(What is being asked) Write the entries again exactly, with no line missing.

(Task data)
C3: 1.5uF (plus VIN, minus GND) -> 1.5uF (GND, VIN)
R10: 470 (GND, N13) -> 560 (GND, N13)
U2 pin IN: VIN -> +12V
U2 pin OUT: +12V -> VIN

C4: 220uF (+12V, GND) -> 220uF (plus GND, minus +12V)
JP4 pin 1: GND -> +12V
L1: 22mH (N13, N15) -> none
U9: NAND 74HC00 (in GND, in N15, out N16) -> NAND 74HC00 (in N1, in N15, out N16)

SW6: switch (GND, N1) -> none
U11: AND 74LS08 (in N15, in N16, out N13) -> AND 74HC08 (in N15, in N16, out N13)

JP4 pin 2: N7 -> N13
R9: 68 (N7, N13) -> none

(Exercise response)
C3: 1.5uF (plus VIN, minus GND) -> 1.5uF (GND, VIN)
R10: 470 (GND, N13) -> 560 (GND, N13)
U2 pin IN: VIN -> +12V
U2 pin OUT: +12V -> VIN

C4: 220uF (+12V, GND) -> 220uF (plus GND, minus +12V)
JP4 pin 1: GND -> +12V
L1: 22mH (N13, N15) -> none
U9: NAND 74HC00 (in GND, in N15, out N16) -> NAND 74HC00 (in N1, in N15, out N16)

SW6: switch (GND, N1) -> none
U11: AND 74LS08 (in N15, in N16, out N13) -> AND 74HC08 (in N15, in N16, out N13)

JP4 pin 2: N7 -> N13
R9: 68 (N7, N13) -> none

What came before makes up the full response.